** Entries supplied follows **

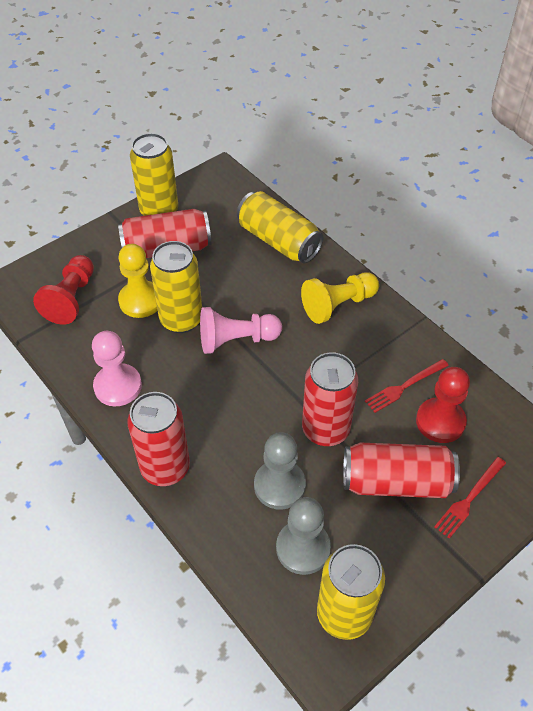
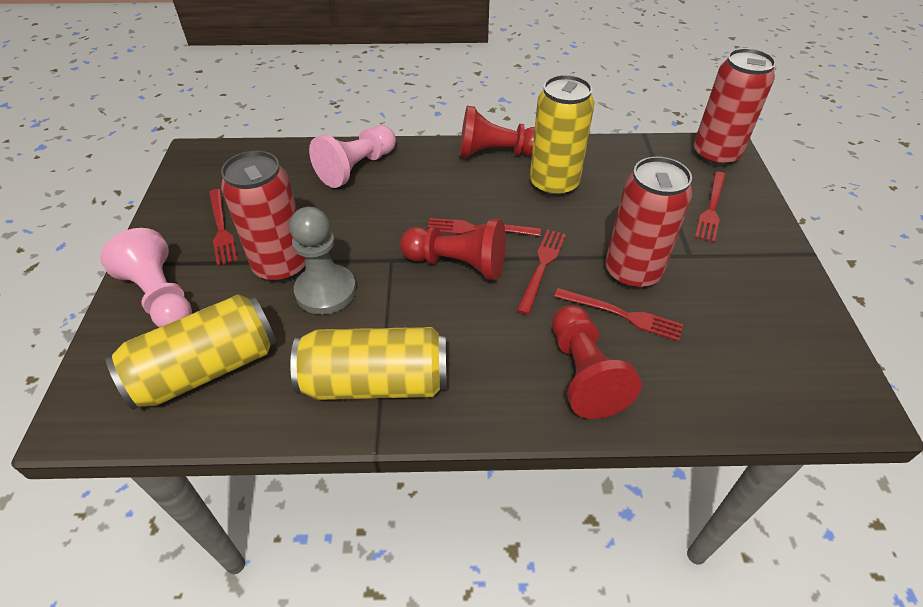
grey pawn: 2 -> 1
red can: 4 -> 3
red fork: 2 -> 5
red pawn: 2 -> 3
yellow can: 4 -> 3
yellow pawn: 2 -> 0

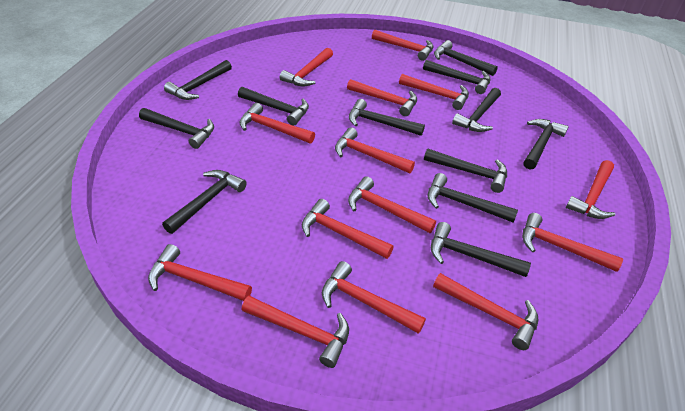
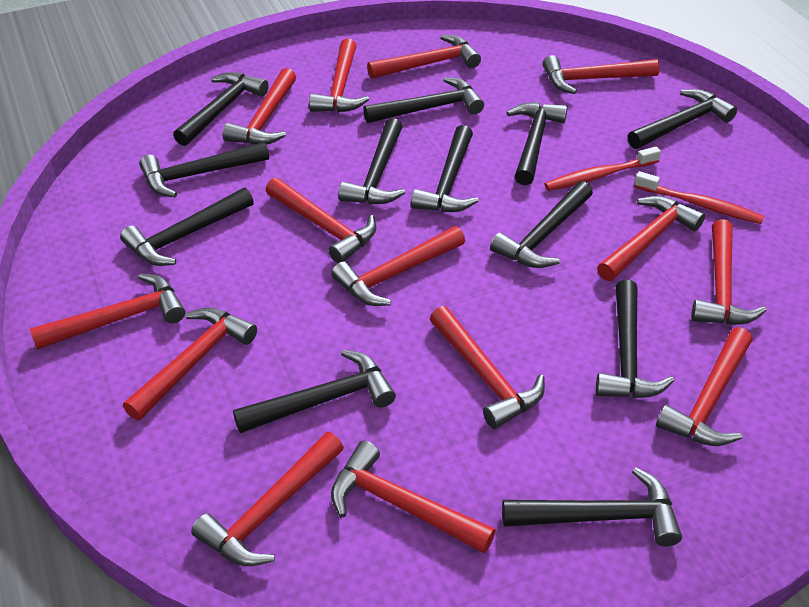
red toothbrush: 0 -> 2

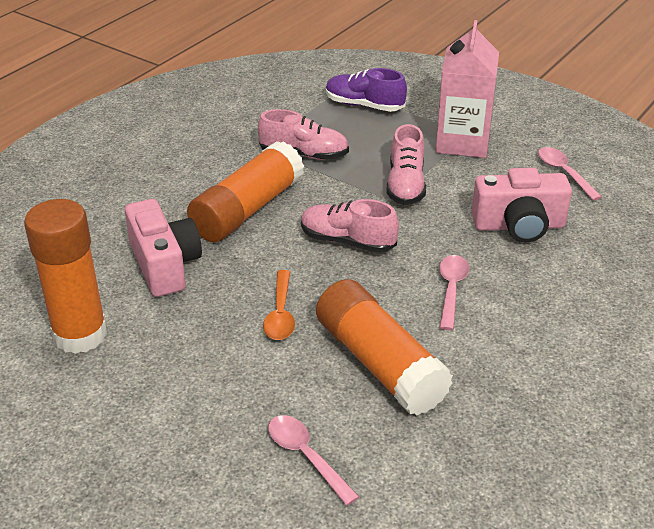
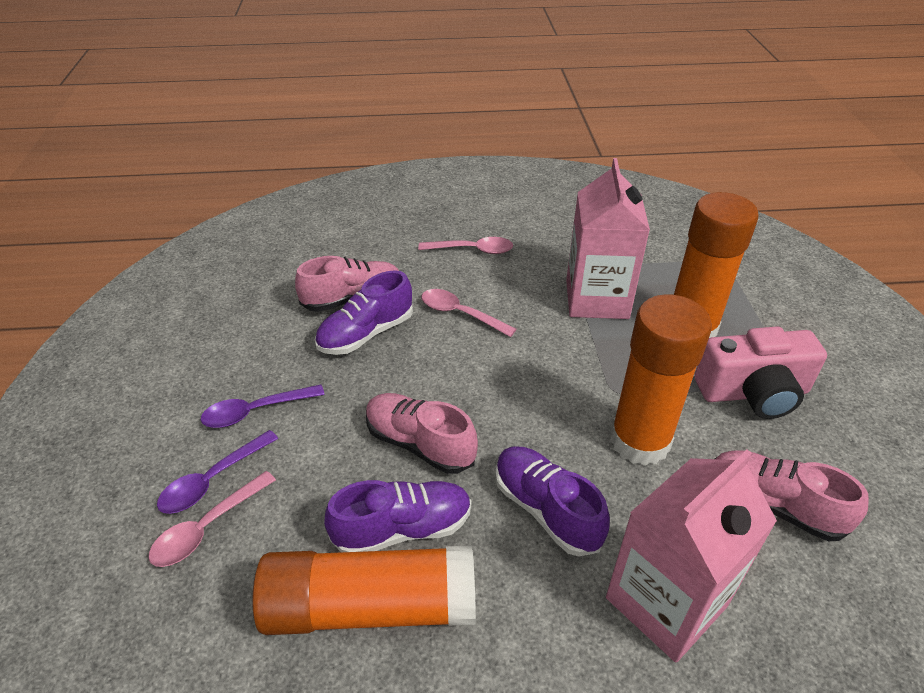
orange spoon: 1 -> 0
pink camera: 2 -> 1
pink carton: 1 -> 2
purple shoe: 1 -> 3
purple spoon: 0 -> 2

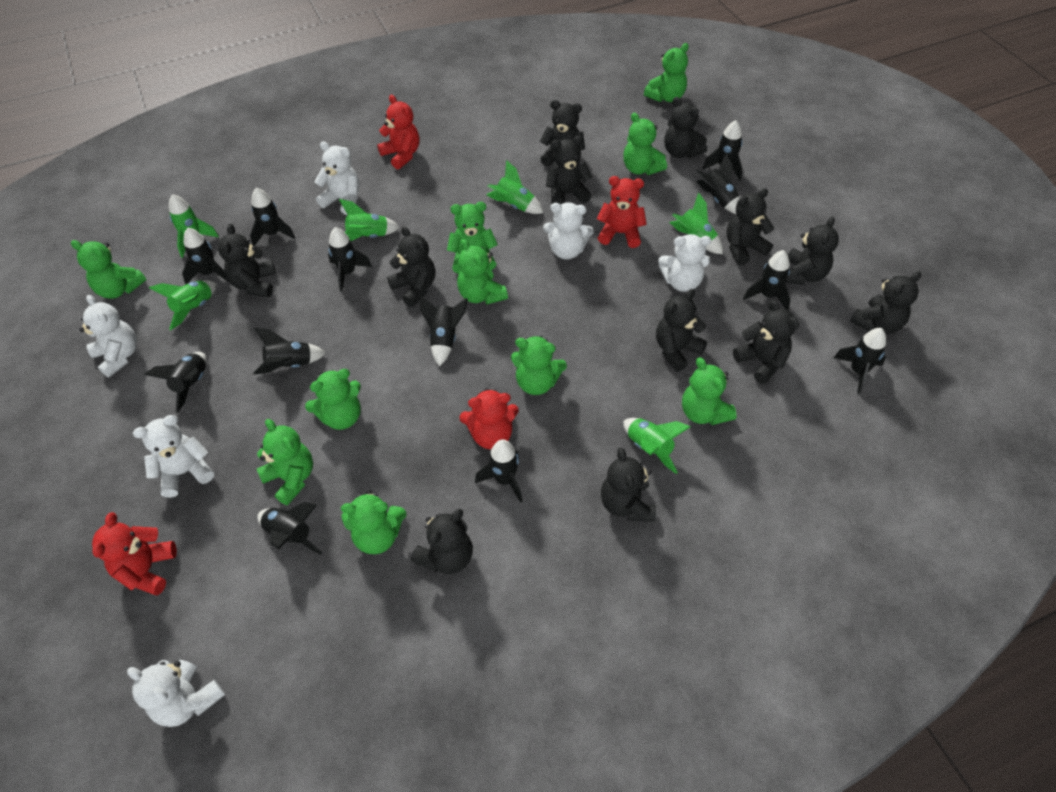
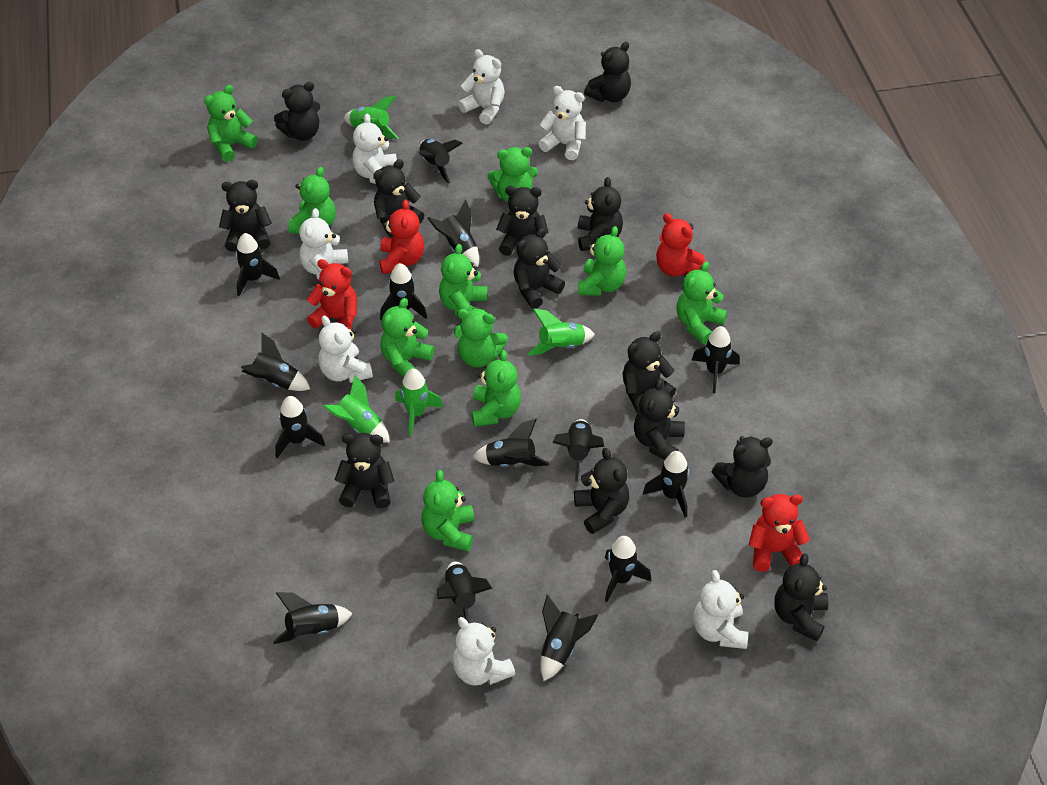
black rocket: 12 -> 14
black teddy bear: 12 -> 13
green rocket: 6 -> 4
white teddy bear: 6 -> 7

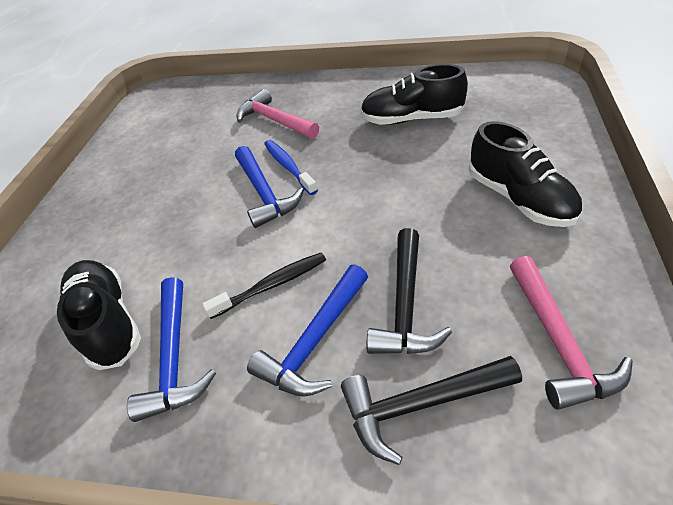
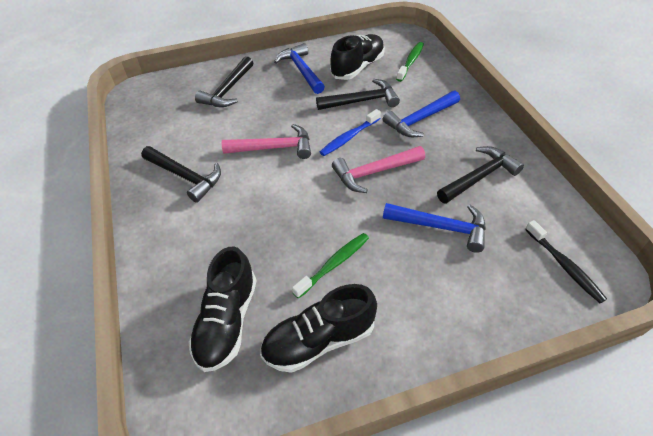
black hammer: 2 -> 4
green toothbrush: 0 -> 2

** End of Entries supplied **

**Action item**
Your answer must be an exact copy of the listing, minus its pictures.

**Exercise response**
grey pawn: 2 -> 1
red can: 4 -> 3
red fork: 2 -> 5
red pawn: 2 -> 3
yellow can: 4 -> 3
yellow pawn: 2 -> 0

red toothbrush: 0 -> 2

orange spoon: 1 -> 0
pink camera: 2 -> 1
pink carton: 1 -> 2
purple shoe: 1 -> 3
purple spoon: 0 -> 2

black rocket: 12 -> 14
black teddy bear: 12 -> 13
green rocket: 6 -> 4
white teddy bear: 6 -> 7

black hammer: 2 -> 4
green toothbrush: 0 -> 2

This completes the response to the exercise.